* Your assignment *
Every line in the records below between the one holding "(260, 213) = (251, 174): green" and the one holding "(503, 73) = (621, 220): orange", inclusive, is to be set down exactly; all other lines are to be left out.
-- Records follows --
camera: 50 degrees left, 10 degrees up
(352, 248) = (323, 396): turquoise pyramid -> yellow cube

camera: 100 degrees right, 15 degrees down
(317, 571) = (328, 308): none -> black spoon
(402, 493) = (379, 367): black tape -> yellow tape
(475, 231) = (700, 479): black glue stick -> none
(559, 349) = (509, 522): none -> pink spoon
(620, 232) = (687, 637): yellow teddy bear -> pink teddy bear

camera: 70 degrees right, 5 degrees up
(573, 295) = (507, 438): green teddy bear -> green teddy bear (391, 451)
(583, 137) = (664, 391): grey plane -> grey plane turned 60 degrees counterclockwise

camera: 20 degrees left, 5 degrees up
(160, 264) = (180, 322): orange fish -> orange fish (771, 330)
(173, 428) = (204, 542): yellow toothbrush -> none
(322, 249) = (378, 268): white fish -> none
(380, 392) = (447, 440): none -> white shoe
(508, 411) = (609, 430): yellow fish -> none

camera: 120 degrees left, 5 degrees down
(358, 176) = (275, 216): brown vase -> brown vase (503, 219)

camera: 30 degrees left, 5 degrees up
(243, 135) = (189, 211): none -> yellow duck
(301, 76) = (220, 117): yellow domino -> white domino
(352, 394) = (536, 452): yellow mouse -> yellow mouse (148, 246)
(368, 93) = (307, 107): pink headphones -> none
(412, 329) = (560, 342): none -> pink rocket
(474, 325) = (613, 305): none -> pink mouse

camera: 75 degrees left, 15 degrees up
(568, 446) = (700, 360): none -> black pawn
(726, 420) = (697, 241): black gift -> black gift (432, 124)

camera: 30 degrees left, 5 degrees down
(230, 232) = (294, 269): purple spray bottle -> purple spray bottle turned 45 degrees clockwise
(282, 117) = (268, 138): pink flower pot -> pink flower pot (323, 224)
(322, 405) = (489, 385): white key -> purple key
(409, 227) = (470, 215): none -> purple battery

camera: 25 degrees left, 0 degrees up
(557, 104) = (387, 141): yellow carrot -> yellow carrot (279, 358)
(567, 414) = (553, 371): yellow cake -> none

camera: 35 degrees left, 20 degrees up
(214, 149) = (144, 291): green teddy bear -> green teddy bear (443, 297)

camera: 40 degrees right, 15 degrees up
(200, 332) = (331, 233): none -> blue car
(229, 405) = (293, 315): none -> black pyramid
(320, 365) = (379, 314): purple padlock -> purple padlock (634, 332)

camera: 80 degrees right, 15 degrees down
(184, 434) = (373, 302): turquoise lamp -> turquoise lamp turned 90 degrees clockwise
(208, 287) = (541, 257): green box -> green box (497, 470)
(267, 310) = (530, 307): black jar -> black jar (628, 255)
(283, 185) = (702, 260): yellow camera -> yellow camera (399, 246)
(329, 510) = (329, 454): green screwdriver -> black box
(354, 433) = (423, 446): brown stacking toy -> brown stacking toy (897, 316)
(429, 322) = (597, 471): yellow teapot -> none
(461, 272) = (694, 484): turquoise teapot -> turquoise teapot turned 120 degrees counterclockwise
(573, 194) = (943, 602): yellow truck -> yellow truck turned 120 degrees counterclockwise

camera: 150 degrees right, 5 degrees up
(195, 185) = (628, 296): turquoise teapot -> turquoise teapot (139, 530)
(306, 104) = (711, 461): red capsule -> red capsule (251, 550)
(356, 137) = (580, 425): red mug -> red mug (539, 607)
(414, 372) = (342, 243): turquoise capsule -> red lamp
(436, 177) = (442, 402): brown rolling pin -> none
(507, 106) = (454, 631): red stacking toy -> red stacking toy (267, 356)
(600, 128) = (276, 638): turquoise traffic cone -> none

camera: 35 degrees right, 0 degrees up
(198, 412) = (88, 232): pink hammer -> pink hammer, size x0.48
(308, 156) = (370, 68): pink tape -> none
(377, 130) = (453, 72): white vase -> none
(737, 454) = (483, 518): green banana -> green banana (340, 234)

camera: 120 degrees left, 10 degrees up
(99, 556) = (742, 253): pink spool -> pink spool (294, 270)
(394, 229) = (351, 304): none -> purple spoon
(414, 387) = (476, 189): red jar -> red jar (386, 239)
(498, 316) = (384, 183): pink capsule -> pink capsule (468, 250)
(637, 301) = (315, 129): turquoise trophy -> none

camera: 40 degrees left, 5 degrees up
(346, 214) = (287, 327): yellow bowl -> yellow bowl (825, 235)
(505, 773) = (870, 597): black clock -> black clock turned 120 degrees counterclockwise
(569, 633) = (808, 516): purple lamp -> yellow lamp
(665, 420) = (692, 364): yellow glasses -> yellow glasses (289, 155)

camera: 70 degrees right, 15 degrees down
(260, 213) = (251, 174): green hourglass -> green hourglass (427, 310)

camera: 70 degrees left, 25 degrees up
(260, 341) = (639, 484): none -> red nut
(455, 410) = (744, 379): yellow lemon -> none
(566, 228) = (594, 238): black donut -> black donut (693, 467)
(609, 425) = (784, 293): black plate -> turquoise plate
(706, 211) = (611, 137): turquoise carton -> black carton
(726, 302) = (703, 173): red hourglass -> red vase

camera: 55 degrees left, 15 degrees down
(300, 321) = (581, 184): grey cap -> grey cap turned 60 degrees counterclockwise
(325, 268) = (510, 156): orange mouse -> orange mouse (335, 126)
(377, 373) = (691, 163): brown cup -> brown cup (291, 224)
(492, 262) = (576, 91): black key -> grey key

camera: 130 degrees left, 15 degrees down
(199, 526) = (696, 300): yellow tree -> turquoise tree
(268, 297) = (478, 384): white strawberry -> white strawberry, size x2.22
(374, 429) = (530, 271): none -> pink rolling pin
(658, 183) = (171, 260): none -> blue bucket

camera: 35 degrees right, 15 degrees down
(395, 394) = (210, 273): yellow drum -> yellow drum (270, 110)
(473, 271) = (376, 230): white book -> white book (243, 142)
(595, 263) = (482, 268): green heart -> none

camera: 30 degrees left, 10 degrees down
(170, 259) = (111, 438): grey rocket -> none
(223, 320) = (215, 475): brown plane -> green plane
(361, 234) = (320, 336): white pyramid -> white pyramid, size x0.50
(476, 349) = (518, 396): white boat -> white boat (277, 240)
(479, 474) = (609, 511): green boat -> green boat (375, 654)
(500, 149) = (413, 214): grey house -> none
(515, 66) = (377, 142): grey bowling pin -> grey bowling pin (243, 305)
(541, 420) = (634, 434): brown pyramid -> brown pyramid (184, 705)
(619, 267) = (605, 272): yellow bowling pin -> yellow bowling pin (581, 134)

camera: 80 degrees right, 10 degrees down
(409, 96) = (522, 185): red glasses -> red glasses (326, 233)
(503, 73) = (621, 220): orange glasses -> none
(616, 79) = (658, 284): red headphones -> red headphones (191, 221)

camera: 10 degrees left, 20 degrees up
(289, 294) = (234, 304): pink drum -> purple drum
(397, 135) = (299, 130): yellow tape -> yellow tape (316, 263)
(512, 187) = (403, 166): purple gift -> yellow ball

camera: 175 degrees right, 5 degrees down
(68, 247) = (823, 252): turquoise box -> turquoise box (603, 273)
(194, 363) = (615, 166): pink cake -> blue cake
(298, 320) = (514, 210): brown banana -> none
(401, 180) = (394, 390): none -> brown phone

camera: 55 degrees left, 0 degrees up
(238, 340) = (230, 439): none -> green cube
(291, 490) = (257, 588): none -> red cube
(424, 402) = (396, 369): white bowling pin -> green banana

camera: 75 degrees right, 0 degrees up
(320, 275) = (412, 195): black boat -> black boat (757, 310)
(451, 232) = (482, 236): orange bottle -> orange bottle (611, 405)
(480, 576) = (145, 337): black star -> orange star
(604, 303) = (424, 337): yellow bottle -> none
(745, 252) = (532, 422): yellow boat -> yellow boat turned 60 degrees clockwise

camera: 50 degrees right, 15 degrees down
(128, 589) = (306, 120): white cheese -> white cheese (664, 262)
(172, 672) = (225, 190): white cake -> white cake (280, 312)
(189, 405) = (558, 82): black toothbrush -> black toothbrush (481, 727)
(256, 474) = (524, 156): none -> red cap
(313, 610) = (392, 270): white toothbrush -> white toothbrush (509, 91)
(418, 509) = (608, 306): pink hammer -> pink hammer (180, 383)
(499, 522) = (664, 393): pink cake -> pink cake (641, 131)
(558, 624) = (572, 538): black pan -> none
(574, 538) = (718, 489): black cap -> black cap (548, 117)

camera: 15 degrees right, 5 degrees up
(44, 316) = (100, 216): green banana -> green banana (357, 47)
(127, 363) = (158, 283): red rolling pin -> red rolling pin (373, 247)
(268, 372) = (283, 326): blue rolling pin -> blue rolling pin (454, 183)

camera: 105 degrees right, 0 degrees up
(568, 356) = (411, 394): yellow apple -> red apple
-- Records concluded --
* Answer to this task *
(260, 213) = (251, 174): green hourglass -> green hourglass (427, 310)

camera: 70 degrees left, 25 degrees up
(260, 341) = (639, 484): none -> red nut
(455, 410) = (744, 379): yellow lemon -> none
(566, 228) = (594, 238): black donut -> black donut (693, 467)
(609, 425) = (784, 293): black plate -> turquoise plate
(706, 211) = (611, 137): turquoise carton -> black carton
(726, 302) = (703, 173): red hourglass -> red vase

camera: 55 degrees left, 15 degrees down
(300, 321) = (581, 184): grey cap -> grey cap turned 60 degrees counterclockwise
(325, 268) = (510, 156): orange mouse -> orange mouse (335, 126)
(377, 373) = (691, 163): brown cup -> brown cup (291, 224)
(492, 262) = (576, 91): black key -> grey key

camera: 130 degrees left, 15 degrees down
(199, 526) = (696, 300): yellow tree -> turquoise tree
(268, 297) = (478, 384): white strawberry -> white strawberry, size x2.22
(374, 429) = (530, 271): none -> pink rolling pin
(658, 183) = (171, 260): none -> blue bucket

camera: 35 degrees right, 15 degrees down
(395, 394) = (210, 273): yellow drum -> yellow drum (270, 110)
(473, 271) = (376, 230): white book -> white book (243, 142)
(595, 263) = (482, 268): green heart -> none

camera: 30 degrees left, 10 degrees down
(170, 259) = (111, 438): grey rocket -> none
(223, 320) = (215, 475): brown plane -> green plane
(361, 234) = (320, 336): white pyramid -> white pyramid, size x0.50
(476, 349) = (518, 396): white boat -> white boat (277, 240)
(479, 474) = (609, 511): green boat -> green boat (375, 654)
(500, 149) = (413, 214): grey house -> none
(515, 66) = (377, 142): grey bowling pin -> grey bowling pin (243, 305)
(541, 420) = (634, 434): brown pyramid -> brown pyramid (184, 705)
(619, 267) = (605, 272): yellow bowling pin -> yellow bowling pin (581, 134)

camera: 80 degrees right, 10 degrees down
(409, 96) = (522, 185): red glasses -> red glasses (326, 233)
(503, 73) = (621, 220): orange glasses -> none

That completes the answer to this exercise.